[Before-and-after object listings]
____
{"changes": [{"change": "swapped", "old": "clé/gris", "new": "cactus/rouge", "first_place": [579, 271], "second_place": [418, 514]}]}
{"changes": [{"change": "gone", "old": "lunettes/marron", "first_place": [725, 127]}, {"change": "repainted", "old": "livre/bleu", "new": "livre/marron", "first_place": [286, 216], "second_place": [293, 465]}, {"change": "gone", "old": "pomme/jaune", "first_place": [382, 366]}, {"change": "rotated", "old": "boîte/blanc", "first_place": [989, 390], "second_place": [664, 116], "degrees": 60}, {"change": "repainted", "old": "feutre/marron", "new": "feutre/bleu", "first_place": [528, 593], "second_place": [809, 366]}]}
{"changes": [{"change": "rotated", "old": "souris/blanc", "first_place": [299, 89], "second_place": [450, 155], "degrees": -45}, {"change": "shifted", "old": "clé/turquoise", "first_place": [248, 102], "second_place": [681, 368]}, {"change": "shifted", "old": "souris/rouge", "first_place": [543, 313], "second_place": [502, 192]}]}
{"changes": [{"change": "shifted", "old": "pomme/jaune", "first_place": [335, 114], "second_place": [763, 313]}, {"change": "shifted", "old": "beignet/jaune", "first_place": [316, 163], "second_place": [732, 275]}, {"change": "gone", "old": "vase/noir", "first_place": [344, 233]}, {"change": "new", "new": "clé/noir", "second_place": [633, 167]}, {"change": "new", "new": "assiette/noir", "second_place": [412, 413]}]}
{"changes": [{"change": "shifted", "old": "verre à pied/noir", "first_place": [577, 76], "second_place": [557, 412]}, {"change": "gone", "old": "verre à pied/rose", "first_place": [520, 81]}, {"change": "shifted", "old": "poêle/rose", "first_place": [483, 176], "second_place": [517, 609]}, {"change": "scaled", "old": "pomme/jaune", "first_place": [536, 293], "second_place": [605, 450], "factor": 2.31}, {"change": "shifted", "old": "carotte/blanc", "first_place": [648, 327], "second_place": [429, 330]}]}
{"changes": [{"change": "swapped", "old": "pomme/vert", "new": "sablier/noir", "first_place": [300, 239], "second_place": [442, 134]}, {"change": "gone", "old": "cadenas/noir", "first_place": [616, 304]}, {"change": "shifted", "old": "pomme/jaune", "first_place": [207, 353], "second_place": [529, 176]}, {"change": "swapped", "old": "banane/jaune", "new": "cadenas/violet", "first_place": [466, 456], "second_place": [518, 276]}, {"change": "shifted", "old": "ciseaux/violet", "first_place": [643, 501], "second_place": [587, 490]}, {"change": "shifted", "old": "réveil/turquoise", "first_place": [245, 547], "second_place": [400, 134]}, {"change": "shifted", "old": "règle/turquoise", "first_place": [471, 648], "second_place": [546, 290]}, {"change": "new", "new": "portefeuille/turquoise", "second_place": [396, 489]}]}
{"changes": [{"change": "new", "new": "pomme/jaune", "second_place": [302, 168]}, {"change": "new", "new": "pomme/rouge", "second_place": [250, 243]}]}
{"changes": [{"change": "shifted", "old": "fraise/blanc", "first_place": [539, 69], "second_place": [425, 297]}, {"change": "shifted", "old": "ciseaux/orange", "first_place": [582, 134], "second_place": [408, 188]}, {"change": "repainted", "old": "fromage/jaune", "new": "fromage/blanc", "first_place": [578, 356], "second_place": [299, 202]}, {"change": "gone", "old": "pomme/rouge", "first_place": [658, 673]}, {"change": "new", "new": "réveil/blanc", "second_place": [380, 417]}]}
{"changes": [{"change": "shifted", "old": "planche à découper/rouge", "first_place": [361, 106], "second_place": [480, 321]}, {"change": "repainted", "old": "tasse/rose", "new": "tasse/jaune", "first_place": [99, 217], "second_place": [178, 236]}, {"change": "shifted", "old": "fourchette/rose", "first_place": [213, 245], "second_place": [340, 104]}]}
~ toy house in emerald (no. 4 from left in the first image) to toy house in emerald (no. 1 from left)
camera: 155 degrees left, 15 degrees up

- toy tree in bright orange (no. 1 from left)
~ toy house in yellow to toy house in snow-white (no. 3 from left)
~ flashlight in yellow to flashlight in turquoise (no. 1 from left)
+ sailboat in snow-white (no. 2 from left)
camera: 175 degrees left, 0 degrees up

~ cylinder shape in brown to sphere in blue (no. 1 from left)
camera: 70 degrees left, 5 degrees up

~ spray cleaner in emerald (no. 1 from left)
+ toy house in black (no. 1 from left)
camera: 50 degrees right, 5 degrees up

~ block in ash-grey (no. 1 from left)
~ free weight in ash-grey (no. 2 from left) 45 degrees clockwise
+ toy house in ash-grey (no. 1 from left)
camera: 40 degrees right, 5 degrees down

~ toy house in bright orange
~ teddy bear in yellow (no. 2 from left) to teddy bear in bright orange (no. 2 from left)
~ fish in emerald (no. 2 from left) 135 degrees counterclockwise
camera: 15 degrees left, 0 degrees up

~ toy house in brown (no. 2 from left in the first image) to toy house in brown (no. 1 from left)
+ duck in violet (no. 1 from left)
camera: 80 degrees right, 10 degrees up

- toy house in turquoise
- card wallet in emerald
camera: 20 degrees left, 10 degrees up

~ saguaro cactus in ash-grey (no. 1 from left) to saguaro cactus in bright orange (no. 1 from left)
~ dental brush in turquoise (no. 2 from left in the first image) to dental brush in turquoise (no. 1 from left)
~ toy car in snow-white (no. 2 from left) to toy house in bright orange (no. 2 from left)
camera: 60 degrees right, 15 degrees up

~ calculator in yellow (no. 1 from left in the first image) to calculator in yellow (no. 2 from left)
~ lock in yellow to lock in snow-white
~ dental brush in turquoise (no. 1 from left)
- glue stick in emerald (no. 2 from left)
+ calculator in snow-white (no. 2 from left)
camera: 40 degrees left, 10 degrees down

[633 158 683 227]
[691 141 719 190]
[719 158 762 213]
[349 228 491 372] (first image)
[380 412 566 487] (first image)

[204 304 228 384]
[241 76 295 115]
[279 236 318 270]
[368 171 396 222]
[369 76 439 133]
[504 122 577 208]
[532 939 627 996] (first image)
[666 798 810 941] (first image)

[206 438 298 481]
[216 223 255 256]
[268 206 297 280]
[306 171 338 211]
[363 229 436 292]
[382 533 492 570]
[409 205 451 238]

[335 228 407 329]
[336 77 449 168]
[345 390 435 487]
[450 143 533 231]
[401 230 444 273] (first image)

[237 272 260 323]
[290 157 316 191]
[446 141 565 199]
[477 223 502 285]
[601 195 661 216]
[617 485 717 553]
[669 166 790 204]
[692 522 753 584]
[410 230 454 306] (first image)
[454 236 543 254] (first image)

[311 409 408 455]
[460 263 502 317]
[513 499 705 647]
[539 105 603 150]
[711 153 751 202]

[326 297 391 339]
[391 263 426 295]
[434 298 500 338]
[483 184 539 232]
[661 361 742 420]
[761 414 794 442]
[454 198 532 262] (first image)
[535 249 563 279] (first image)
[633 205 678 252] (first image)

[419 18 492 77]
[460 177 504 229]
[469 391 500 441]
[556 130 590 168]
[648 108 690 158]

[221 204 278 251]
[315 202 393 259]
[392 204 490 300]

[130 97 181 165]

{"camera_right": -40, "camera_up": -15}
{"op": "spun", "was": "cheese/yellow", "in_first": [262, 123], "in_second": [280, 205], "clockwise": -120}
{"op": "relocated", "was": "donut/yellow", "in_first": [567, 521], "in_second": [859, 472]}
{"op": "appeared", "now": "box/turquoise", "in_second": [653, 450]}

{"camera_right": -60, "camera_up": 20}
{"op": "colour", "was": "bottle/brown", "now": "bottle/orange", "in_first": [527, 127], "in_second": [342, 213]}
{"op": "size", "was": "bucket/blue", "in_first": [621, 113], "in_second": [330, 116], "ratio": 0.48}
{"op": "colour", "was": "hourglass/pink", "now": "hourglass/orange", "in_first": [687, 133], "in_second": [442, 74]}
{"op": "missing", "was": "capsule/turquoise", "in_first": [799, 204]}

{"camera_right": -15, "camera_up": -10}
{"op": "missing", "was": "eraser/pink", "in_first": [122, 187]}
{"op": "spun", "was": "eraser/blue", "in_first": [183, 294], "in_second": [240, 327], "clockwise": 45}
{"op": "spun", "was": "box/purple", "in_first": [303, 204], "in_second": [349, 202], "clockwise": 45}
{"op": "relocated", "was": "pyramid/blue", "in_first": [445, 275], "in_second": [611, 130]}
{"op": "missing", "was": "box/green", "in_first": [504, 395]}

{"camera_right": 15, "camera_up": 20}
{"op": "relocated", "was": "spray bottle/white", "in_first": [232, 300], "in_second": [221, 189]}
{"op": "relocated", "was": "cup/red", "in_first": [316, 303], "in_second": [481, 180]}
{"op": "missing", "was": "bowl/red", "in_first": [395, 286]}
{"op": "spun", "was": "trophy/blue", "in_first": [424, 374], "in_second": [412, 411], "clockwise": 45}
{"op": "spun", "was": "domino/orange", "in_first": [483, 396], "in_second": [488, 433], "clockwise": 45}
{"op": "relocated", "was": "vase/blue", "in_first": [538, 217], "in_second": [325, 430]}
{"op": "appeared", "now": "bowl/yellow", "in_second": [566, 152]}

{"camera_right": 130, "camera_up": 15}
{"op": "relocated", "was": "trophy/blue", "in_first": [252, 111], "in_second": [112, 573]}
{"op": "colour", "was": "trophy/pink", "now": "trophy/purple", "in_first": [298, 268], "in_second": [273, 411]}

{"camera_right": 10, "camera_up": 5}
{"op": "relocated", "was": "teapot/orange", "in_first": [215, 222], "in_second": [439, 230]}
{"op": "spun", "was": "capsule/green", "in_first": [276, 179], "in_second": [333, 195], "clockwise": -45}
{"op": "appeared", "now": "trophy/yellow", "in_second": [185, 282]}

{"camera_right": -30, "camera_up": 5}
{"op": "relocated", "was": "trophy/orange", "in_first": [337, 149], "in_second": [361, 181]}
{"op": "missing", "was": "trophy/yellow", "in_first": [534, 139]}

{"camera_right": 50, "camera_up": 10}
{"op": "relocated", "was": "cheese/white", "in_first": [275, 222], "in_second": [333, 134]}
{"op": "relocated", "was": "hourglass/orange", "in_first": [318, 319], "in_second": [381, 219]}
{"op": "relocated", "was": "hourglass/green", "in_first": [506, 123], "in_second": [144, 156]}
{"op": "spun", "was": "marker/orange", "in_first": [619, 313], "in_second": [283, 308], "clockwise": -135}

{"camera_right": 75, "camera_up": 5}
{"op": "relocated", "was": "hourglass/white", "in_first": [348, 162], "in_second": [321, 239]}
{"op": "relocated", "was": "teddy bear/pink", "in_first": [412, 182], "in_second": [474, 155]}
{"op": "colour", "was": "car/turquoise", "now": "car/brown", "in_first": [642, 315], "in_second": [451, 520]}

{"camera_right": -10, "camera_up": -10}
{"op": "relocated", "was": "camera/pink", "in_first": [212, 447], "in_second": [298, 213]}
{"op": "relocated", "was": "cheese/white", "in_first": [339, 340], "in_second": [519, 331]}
____
What this task involves » From the entries above, print the lines beginning at the one with "- toy tree in bright orange (no. 1 from left)" and stopping after the one with "[401 230 444 273] (first image)", exactly as written and with nothing else.

Answer area »
- toy tree in bright orange (no. 1 from left)
~ toy house in yellow to toy house in snow-white (no. 3 from left)
~ flashlight in yellow to flashlight in turquoise (no. 1 from left)
+ sailboat in snow-white (no. 2 from left)
camera: 175 degrees left, 0 degrees up

~ cylinder shape in brown to sphere in blue (no. 1 from left)
camera: 70 degrees left, 5 degrees up

~ spray cleaner in emerald (no. 1 from left)
+ toy house in black (no. 1 from left)
camera: 50 degrees right, 5 degrees up

~ block in ash-grey (no. 1 from left)
~ free weight in ash-grey (no. 2 from left) 45 degrees clockwise
+ toy house in ash-grey (no. 1 from left)
camera: 40 degrees right, 5 degrees down

~ toy house in bright orange
~ teddy bear in yellow (no. 2 from left) to teddy bear in bright orange (no. 2 from left)
~ fish in emerald (no. 2 from left) 135 degrees counterclockwise
camera: 15 degrees left, 0 degrees up

~ toy house in brown (no. 2 from left in the first image) to toy house in brown (no. 1 from left)
+ duck in violet (no. 1 from left)
camera: 80 degrees right, 10 degrees up

- toy house in turquoise
- card wallet in emerald
camera: 20 degrees left, 10 degrees up

~ saguaro cactus in ash-grey (no. 1 from left) to saguaro cactus in bright orange (no. 1 from left)
~ dental brush in turquoise (no. 2 from left in the first image) to dental brush in turquoise (no. 1 from left)
~ toy car in snow-white (no. 2 from left) to toy house in bright orange (no. 2 from left)
camera: 60 degrees right, 15 degrees up

~ calculator in yellow (no. 1 from left in the first image) to calculator in yellow (no. 2 from left)
~ lock in yellow to lock in snow-white
~ dental brush in turquoise (no. 1 from left)
- glue stick in emerald (no. 2 from left)
+ calculator in snow-white (no. 2 from left)
camera: 40 degrees left, 10 degrees down

[633 158 683 227]
[691 141 719 190]
[719 158 762 213]
[349 228 491 372] (first image)
[380 412 566 487] (first image)

[204 304 228 384]
[241 76 295 115]
[279 236 318 270]
[368 171 396 222]
[369 76 439 133]
[504 122 577 208]
[532 939 627 996] (first image)
[666 798 810 941] (first image)

[206 438 298 481]
[216 223 255 256]
[268 206 297 280]
[306 171 338 211]
[363 229 436 292]
[382 533 492 570]
[409 205 451 238]

[335 228 407 329]
[336 77 449 168]
[345 390 435 487]
[450 143 533 231]
[401 230 444 273] (first image)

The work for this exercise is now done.